Task to carry out: Go through the records and extract every line with the word "rectangle".

(Multi-step shape changes)
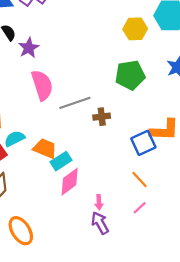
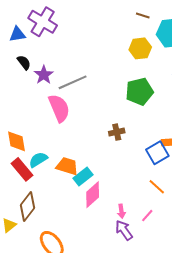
gray line: (75, 103) -> (73, 82), moved
pink line: (140, 208) -> (147, 216), moved

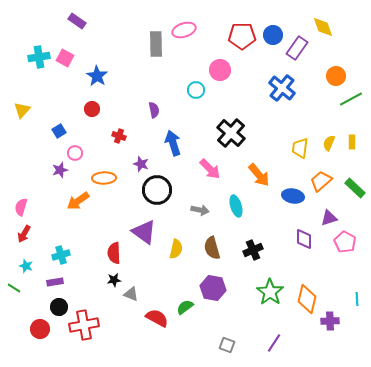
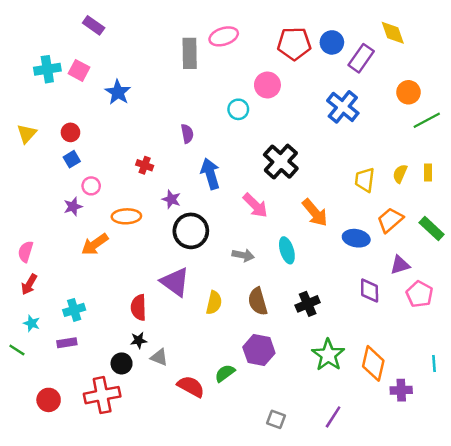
red circle: (92, 109) -> (70, 132), moved
black circle: (59, 307) -> (122, 363), moved

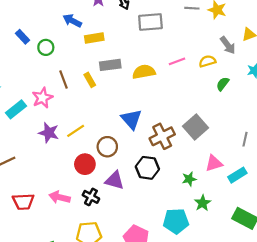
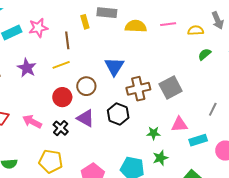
brown line: (64, 79) -> (67, 40), moved
purple star: (49, 133) -> (27, 68), moved

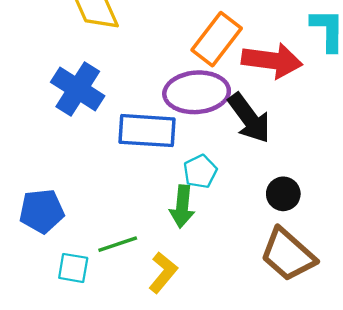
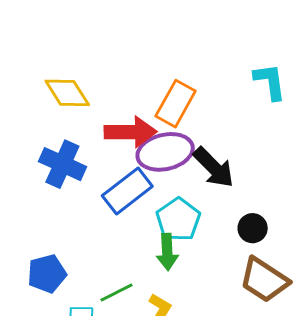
red arrow: (272, 61) -> (130, 132), moved
blue rectangle: (147, 131) -> (127, 191), turned -33
cyan pentagon: (200, 171) -> (178, 220), size x1.5

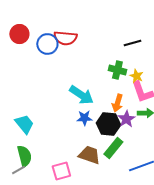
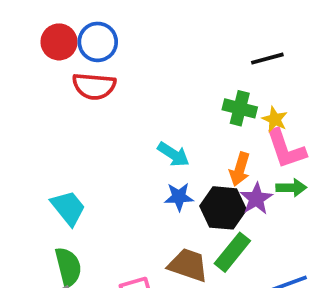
red semicircle: (65, 38) -> (94, 86), moved
blue circle: (47, 44) -> (98, 42), moved
cyan arrow: (81, 95) -> (173, 154), size x0.7

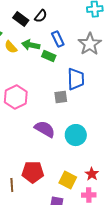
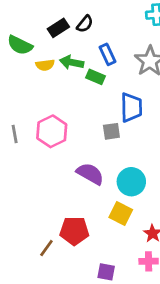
black rectangle: (21, 19) -> (58, 28), turned -70
yellow semicircle: (11, 47) -> (45, 65), turned -56
yellow square: (68, 180) -> (121, 214), moved
brown line: (12, 185) -> (46, 248), turned 40

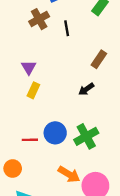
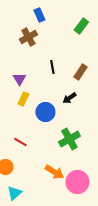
black line: (67, 28) -> (52, 67), moved
blue circle: (55, 133) -> (45, 112), moved
red line: (30, 140) -> (20, 142), turned 32

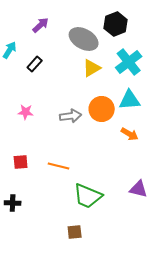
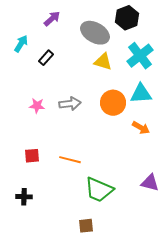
yellow triangle: (92, 68) -> (103, 62), turned 48
gray arrow: (71, 116) -> (70, 104), moved

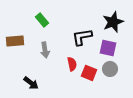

Worked solution:
blue rectangle: (147, 131) -> (127, 191), turned -33
black rectangle: (21, 19) -> (58, 28), turned -70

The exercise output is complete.